> WHAT IS NEEDED
Your answer should be an exact copy of the lines from the one containing "DRIVER1 pin ENA: GP1 -> GP6" through the last line of the records below, without any pictures.

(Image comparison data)

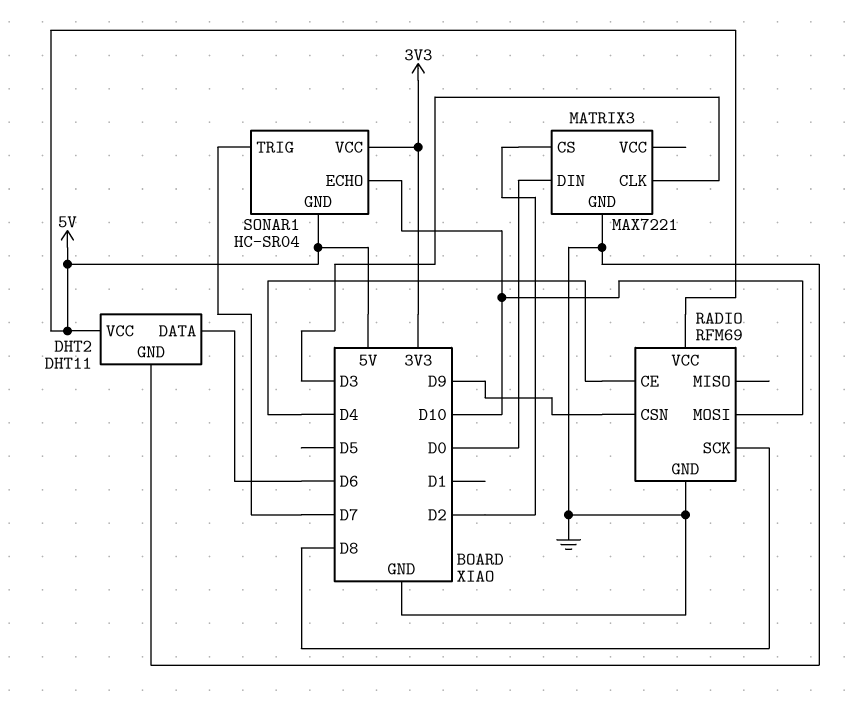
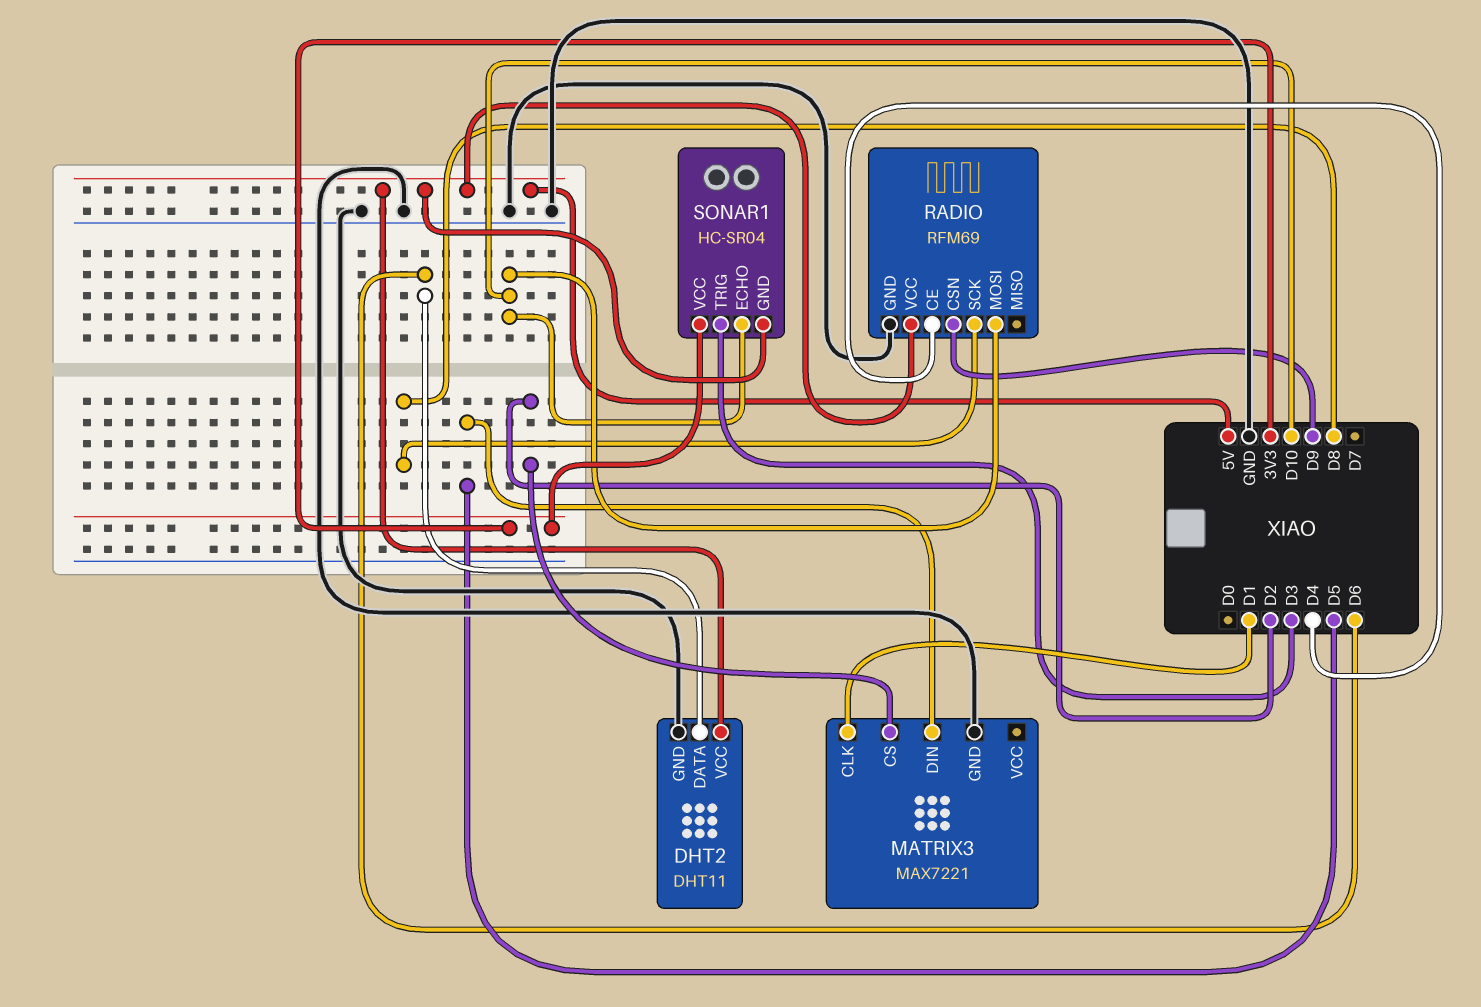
MATRIX3 pin CLK: D3 -> D1
MATRIX3 pin DIN: D0 -> D5
SONAR1 pin TRIG: D7 -> D3

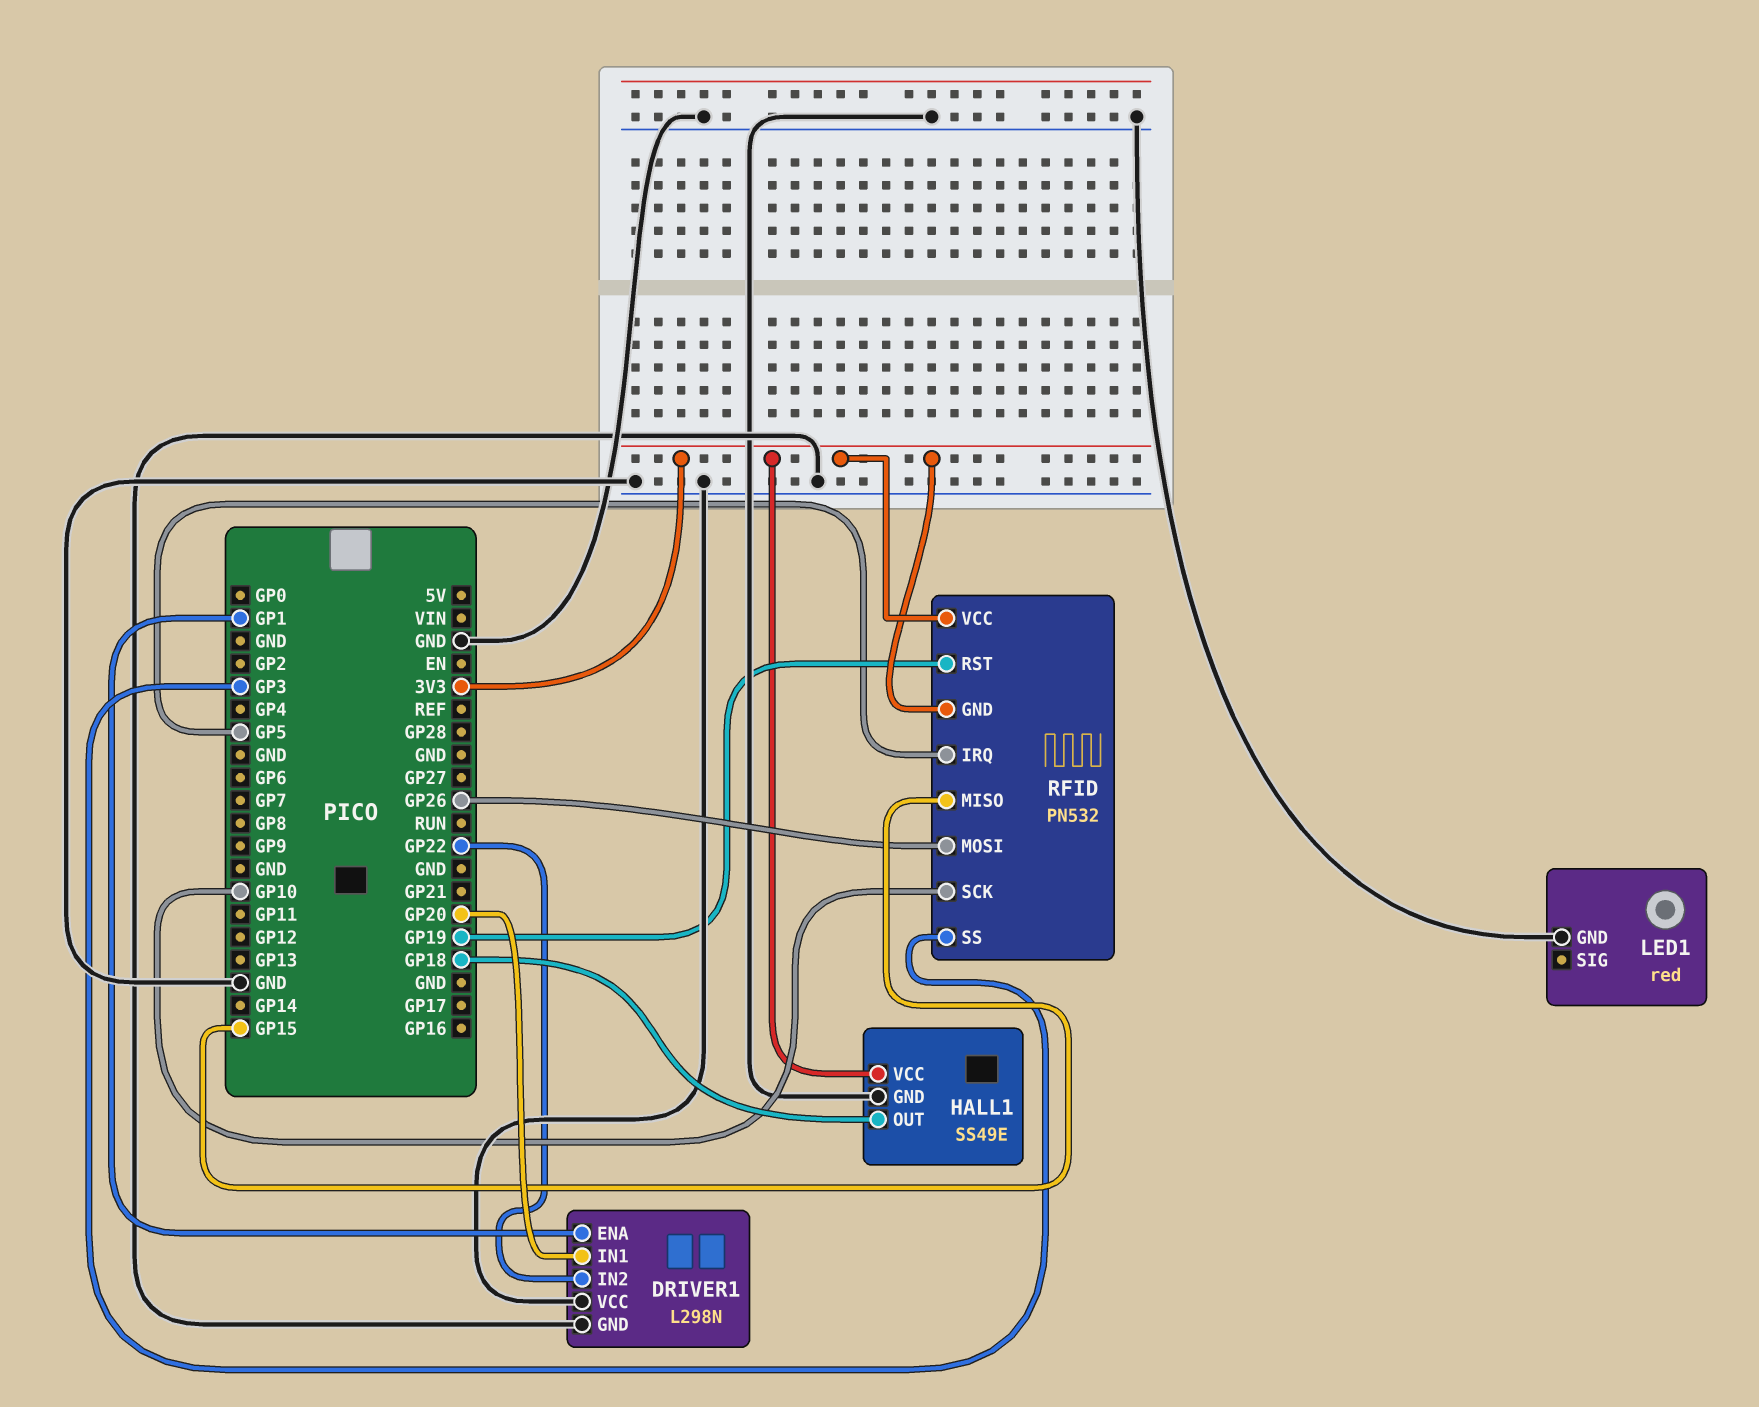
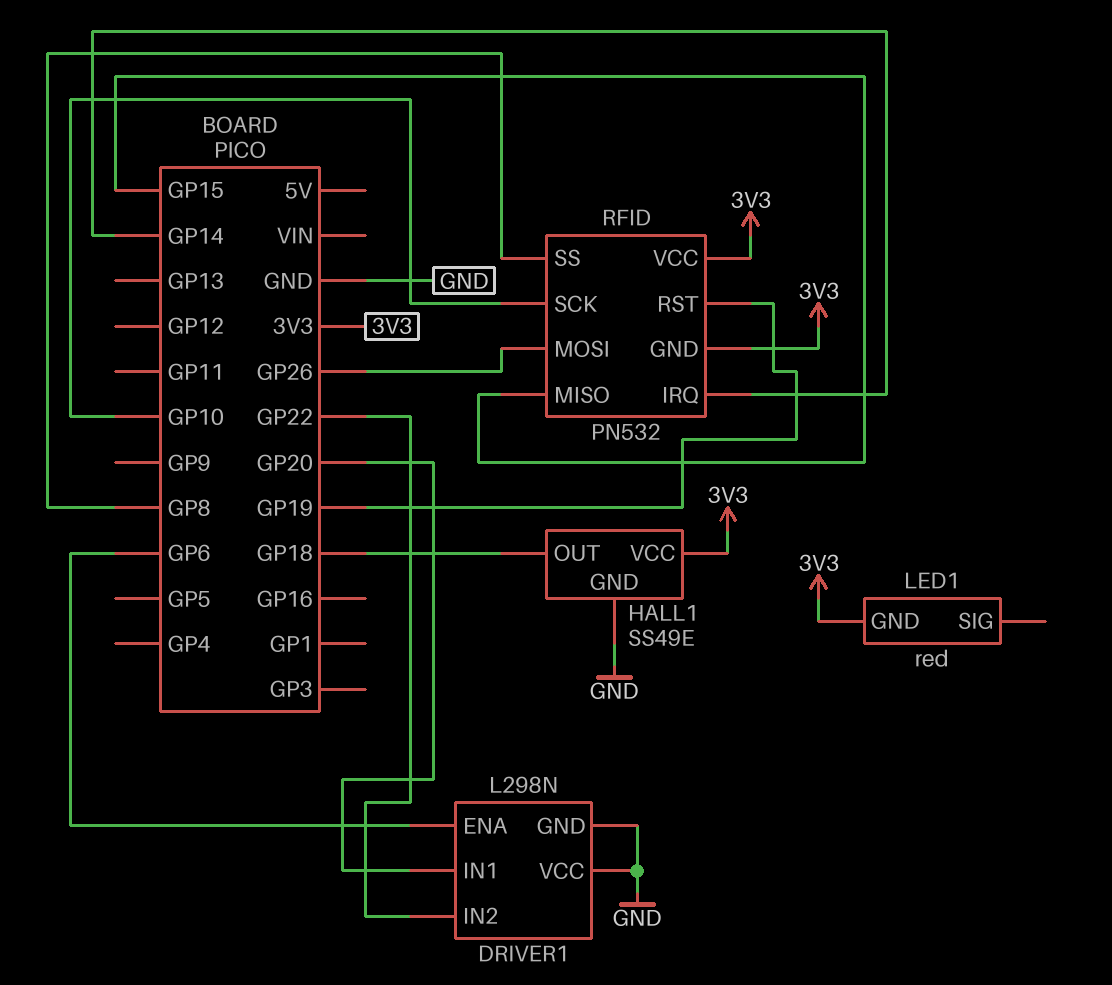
DRIVER1 pin ENA: GP1 -> GP6
LED1 pin GND: GND -> 3V3
RFID pin IRQ: GP5 -> GP14
RFID pin SS: GP3 -> GP8

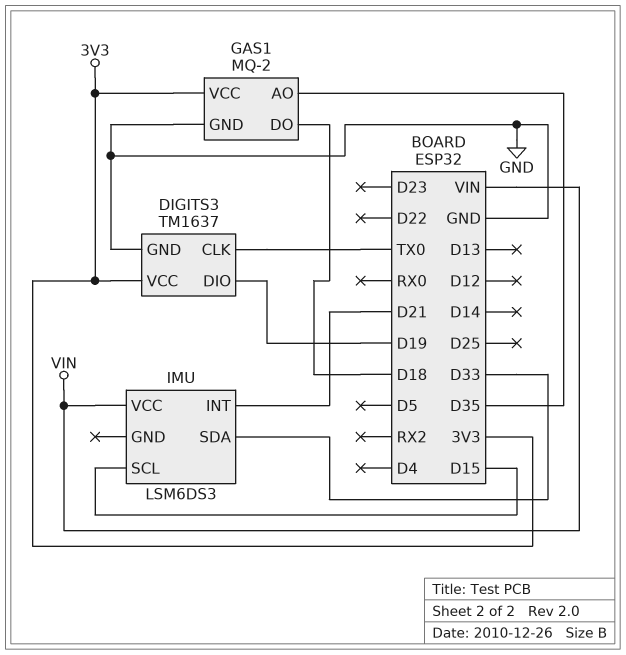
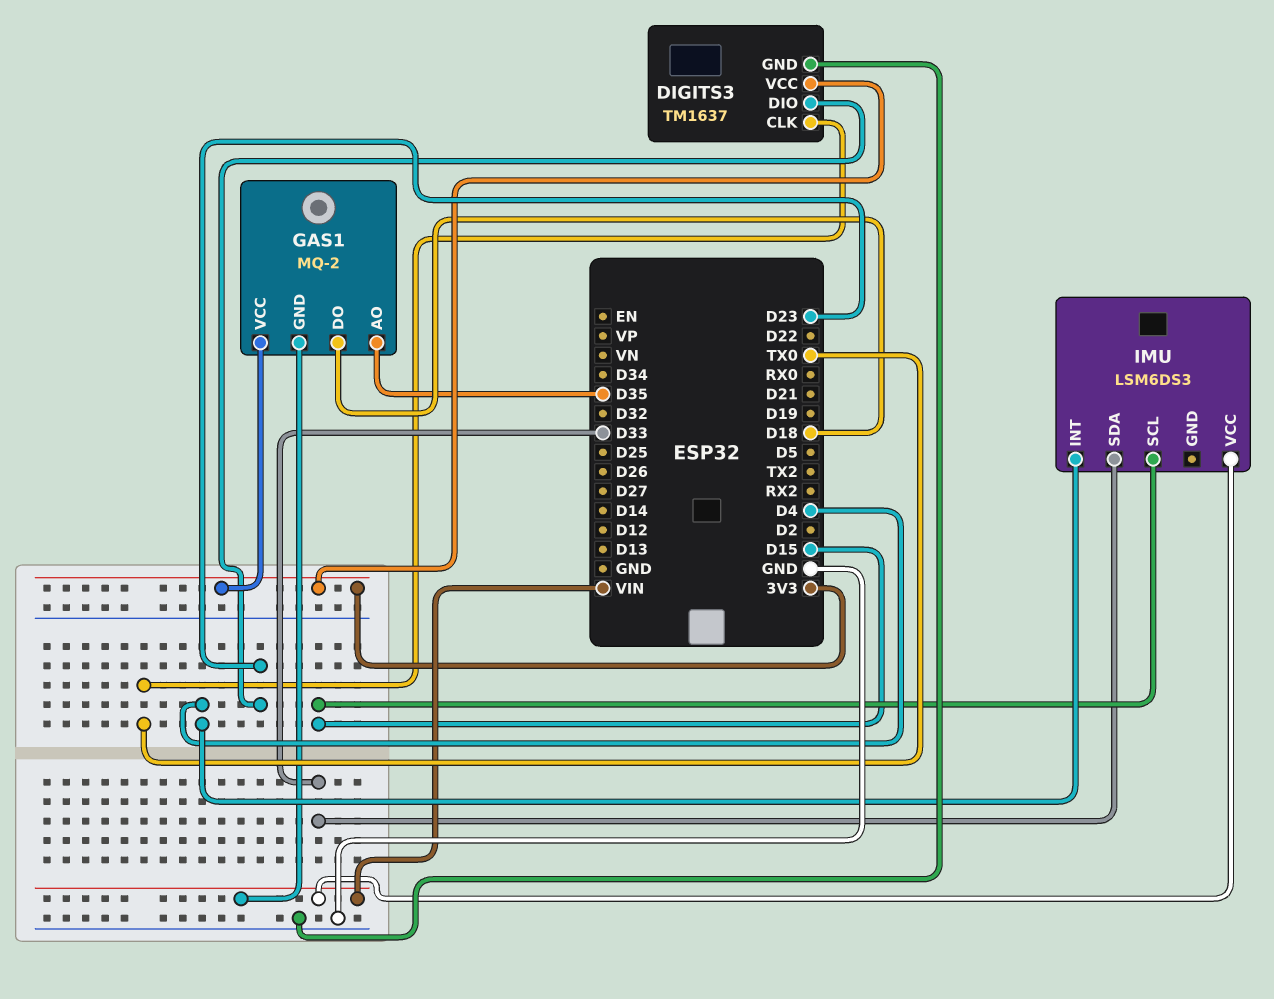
DIGITS3 pin DIO: D19 -> D23
GAS1 pin GND: GND -> VIN
IMU pin INT: D21 -> D4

> RESULT FOR THIS TASK
DRIVER1 pin ENA: GP1 -> GP6
LED1 pin GND: GND -> 3V3
RFID pin IRQ: GP5 -> GP14
RFID pin SS: GP3 -> GP8

DIGITS3 pin DIO: D19 -> D23
GAS1 pin GND: GND -> VIN
IMU pin INT: D21 -> D4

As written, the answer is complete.